[What you should do]
The required output is the line with "yellow cake: 5 -> 0" and each line that follows it to the end of the entries below, copied exactly and with nothing added.

** Opening Data records block **

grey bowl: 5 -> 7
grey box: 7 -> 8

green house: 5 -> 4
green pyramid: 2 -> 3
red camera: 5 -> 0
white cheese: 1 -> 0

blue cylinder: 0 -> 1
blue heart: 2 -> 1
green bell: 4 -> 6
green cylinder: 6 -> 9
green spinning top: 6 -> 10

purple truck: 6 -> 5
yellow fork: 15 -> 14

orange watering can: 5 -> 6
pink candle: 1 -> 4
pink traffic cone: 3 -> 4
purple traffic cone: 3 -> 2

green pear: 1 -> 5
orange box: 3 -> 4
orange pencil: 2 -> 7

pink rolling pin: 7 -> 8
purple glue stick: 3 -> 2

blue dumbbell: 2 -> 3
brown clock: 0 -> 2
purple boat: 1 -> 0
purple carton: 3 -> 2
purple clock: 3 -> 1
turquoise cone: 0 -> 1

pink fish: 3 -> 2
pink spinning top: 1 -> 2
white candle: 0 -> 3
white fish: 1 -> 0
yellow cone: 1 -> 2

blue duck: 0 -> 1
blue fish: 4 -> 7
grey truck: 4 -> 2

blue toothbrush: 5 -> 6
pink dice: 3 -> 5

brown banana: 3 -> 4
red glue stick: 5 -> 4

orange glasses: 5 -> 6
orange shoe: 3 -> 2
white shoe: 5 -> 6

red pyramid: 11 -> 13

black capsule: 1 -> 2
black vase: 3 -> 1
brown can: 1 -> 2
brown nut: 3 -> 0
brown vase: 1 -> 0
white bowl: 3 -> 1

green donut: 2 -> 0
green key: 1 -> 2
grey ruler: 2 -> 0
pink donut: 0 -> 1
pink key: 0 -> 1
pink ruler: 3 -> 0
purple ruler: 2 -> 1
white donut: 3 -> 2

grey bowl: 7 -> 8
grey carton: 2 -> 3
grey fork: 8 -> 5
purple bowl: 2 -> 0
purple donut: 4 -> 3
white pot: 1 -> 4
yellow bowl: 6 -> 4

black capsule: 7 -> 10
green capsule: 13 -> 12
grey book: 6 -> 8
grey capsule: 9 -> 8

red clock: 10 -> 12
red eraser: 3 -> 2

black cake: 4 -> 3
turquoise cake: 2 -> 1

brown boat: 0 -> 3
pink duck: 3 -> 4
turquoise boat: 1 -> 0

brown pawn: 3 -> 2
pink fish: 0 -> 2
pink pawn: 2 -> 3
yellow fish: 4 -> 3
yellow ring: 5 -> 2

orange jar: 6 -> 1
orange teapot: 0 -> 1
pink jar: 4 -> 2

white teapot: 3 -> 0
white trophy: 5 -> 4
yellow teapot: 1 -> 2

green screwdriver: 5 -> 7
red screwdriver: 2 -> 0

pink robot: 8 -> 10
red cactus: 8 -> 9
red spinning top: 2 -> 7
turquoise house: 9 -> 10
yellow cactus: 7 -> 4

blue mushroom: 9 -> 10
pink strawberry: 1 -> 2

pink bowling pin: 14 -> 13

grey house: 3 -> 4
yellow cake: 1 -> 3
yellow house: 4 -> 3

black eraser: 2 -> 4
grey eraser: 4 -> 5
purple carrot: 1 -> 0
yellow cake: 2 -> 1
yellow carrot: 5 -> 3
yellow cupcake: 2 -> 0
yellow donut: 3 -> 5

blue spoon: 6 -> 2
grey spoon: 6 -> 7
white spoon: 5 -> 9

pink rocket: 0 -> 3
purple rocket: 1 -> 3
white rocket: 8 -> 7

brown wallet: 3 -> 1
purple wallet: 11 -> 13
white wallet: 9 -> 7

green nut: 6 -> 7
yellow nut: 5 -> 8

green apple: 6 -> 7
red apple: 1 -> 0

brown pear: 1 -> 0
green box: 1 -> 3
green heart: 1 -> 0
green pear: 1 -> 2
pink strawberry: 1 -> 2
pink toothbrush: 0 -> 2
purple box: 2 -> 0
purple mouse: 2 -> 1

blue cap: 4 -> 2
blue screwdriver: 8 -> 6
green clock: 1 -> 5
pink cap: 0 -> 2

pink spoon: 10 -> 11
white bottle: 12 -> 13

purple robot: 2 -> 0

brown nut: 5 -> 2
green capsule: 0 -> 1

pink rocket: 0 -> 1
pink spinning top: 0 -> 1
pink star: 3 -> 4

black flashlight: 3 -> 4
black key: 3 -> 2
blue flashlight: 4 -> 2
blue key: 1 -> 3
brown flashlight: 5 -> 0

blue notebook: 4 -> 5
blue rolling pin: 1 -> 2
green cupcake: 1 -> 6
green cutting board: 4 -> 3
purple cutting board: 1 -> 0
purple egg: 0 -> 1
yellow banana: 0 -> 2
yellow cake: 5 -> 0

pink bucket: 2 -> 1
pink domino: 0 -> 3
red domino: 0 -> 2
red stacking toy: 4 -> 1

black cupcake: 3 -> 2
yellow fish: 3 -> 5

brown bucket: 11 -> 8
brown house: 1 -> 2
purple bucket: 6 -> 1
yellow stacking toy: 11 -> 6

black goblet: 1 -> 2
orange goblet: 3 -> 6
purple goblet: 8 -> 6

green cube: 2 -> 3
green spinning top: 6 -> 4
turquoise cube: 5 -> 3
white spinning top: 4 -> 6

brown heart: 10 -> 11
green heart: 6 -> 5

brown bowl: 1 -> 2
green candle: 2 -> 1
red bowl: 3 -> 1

** Closing Data records block **

[Solution to this task]
yellow cake: 5 -> 0

pink bucket: 2 -> 1
pink domino: 0 -> 3
red domino: 0 -> 2
red stacking toy: 4 -> 1

black cupcake: 3 -> 2
yellow fish: 3 -> 5

brown bucket: 11 -> 8
brown house: 1 -> 2
purple bucket: 6 -> 1
yellow stacking toy: 11 -> 6

black goblet: 1 -> 2
orange goblet: 3 -> 6
purple goblet: 8 -> 6

green cube: 2 -> 3
green spinning top: 6 -> 4
turquoise cube: 5 -> 3
white spinning top: 4 -> 6

brown heart: 10 -> 11
green heart: 6 -> 5

brown bowl: 1 -> 2
green candle: 2 -> 1
red bowl: 3 -> 1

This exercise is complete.